### ENTRIES SUPPLIED
------------------------------
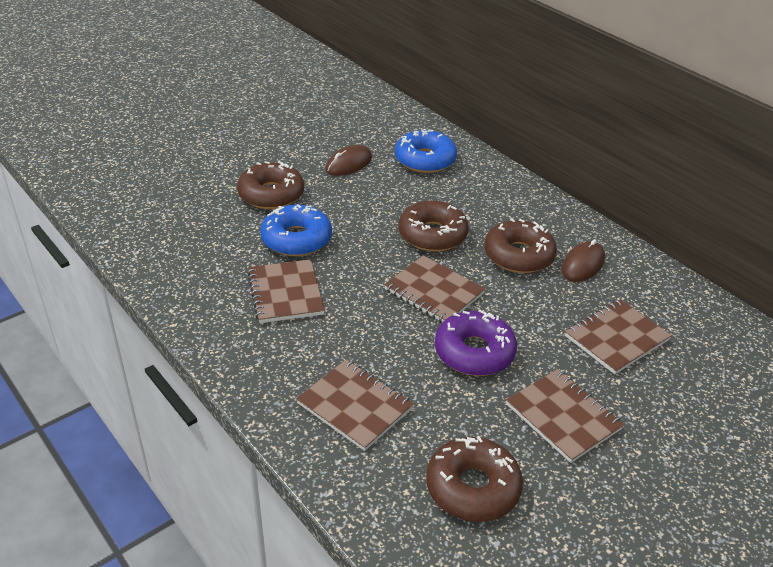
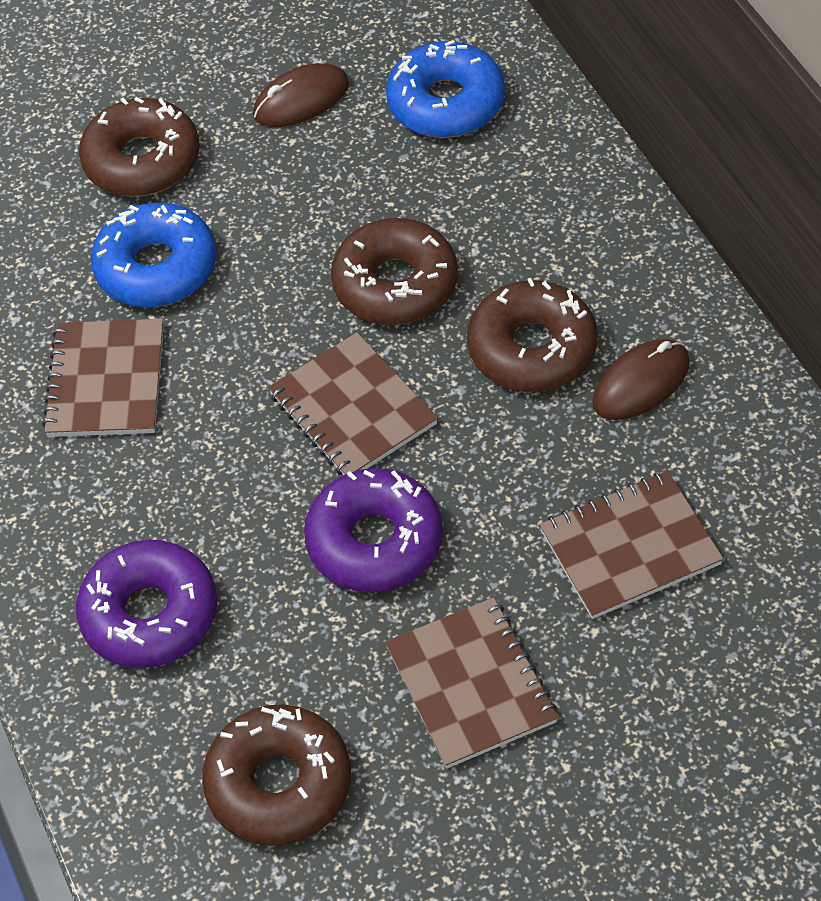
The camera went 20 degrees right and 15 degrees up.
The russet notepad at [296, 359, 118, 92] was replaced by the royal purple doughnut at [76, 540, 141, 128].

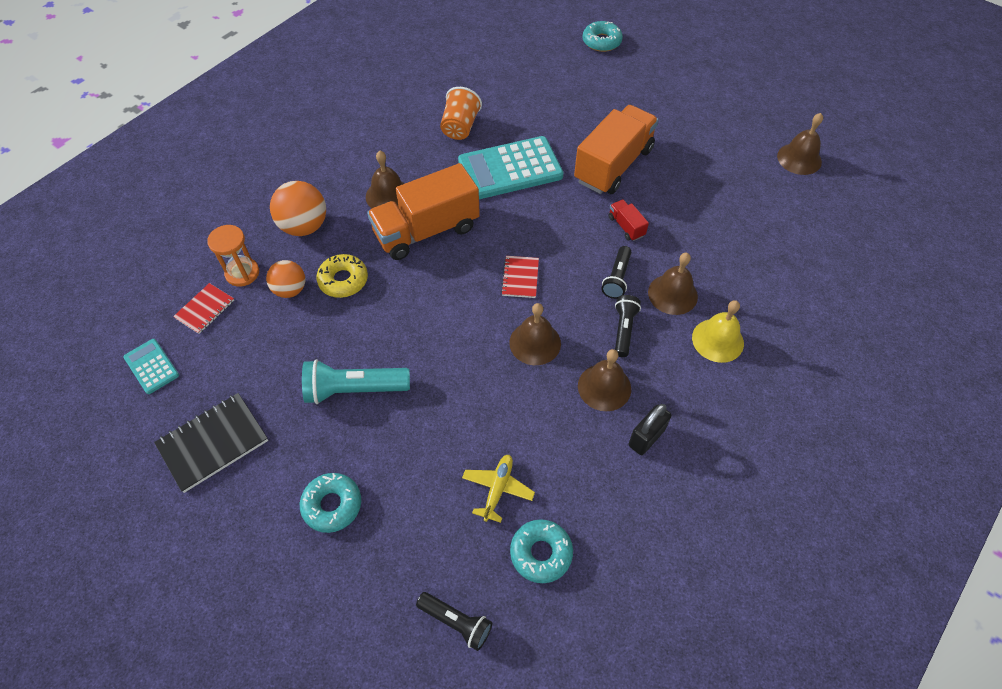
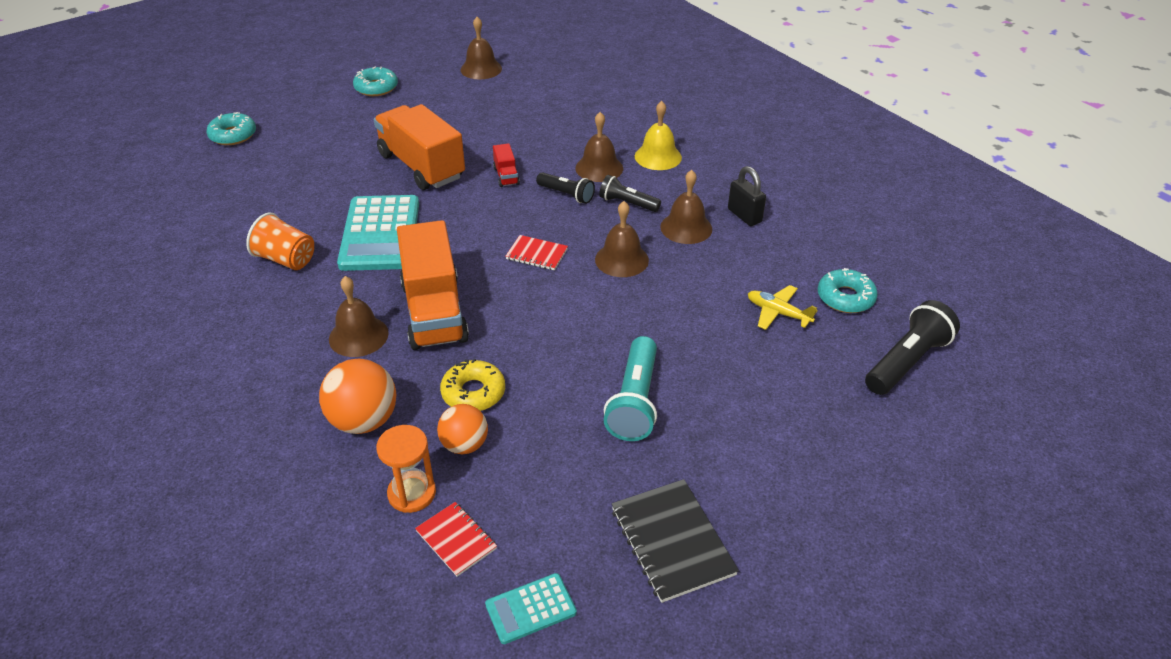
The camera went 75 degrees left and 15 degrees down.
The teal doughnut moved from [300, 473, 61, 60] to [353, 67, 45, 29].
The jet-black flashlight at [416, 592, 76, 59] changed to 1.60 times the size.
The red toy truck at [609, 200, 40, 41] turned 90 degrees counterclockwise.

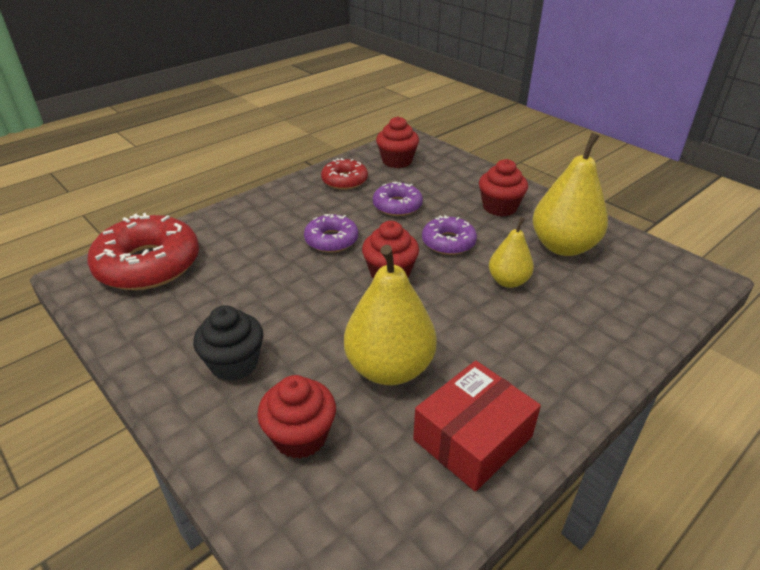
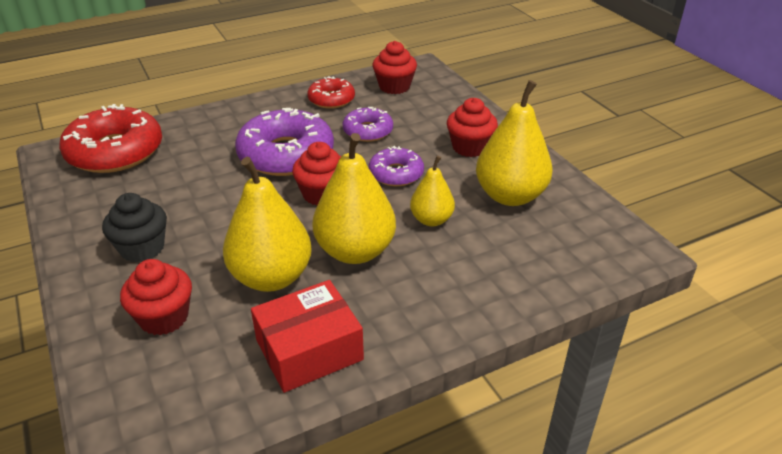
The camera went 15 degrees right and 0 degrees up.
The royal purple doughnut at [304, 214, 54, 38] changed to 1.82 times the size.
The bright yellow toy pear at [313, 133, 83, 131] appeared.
------------------------------
### EXERCISE AIM
Both the line containing "The russet notepad" and the last line of the records above belong in the exact copy, along with every line between them; pictures do not.

### OUTPUT OF THE EXERCISE
The russet notepad at [296, 359, 118, 92] was replaced by the royal purple doughnut at [76, 540, 141, 128].

The camera went 75 degrees left and 15 degrees down.
The teal doughnut moved from [300, 473, 61, 60] to [353, 67, 45, 29].
The jet-black flashlight at [416, 592, 76, 59] changed to 1.60 times the size.
The red toy truck at [609, 200, 40, 41] turned 90 degrees counterclockwise.

The camera went 15 degrees right and 0 degrees up.
The royal purple doughnut at [304, 214, 54, 38] changed to 1.82 times the size.
The bright yellow toy pear at [313, 133, 83, 131] appeared.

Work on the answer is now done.